DESCRIPTION OF THE TASK: From the data that follows, copy every line holding the string "counterclockwise".

MATERIAL PROVIDED:
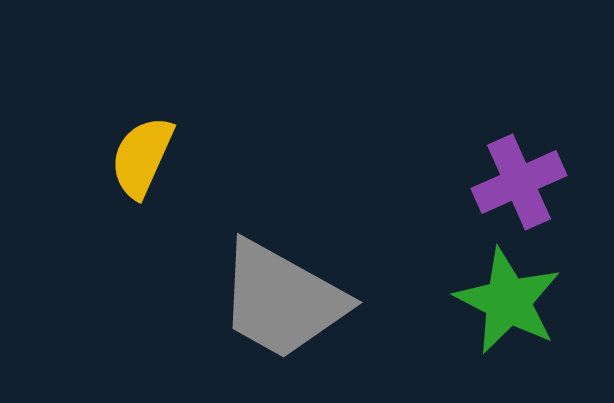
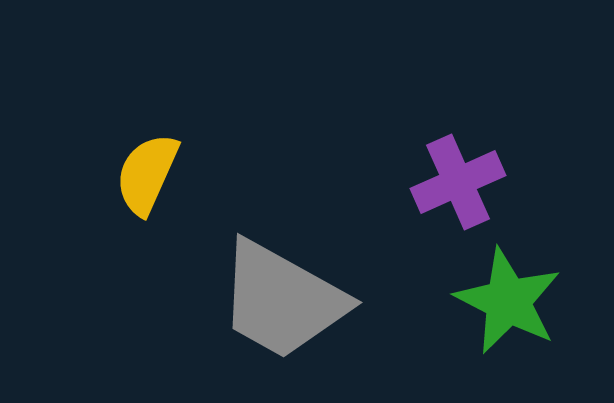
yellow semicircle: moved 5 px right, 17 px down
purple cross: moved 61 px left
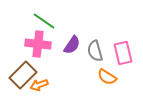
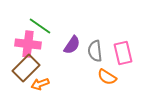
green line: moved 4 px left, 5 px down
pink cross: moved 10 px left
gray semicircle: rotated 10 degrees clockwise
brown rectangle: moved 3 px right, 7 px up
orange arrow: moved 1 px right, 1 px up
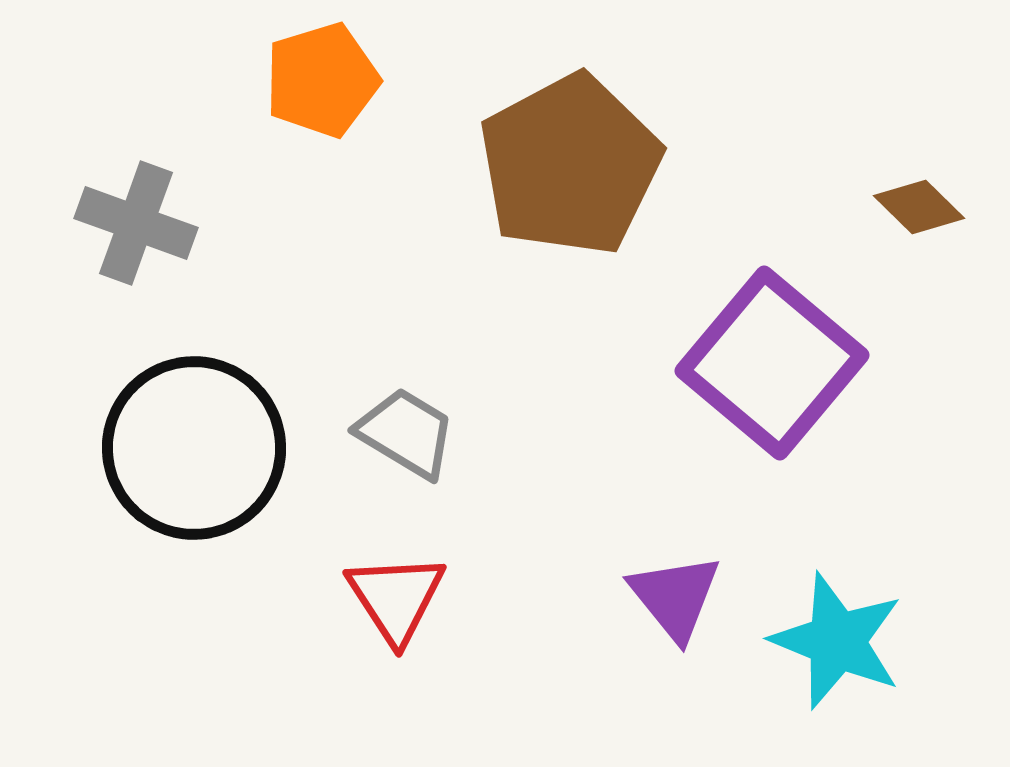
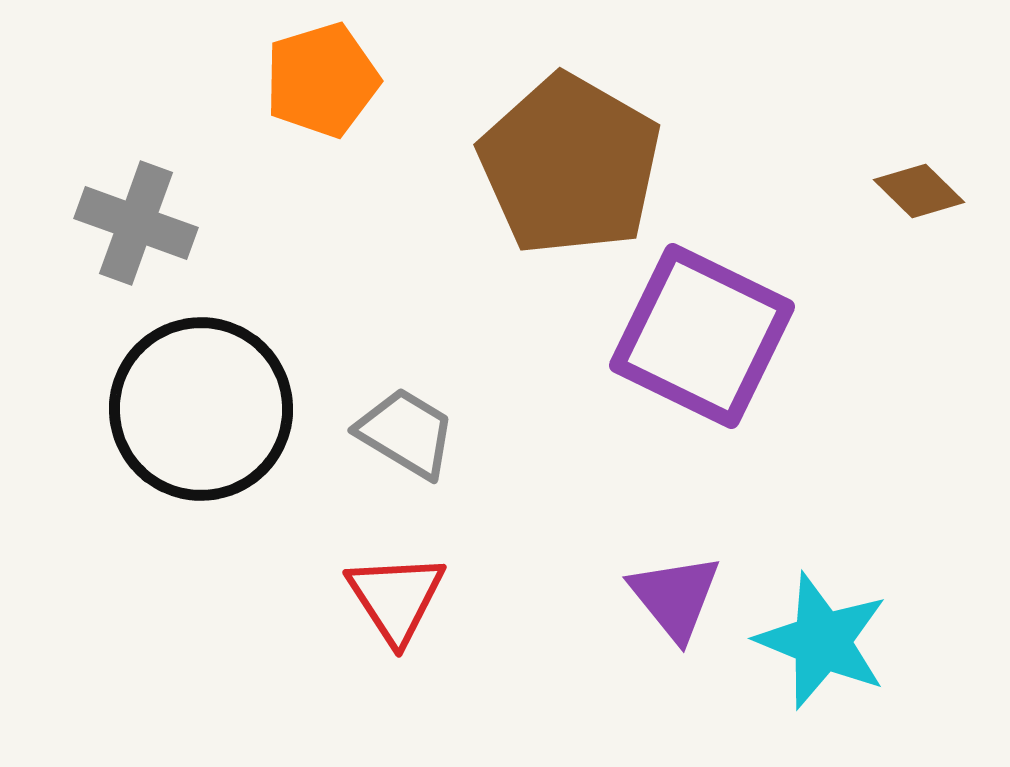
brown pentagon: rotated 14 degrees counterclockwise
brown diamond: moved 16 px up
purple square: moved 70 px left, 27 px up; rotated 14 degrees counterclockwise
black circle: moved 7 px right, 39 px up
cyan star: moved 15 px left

SOLUTION TO THE PROBLEM:
brown pentagon: rotated 14 degrees counterclockwise
purple square: moved 70 px left, 27 px up; rotated 14 degrees counterclockwise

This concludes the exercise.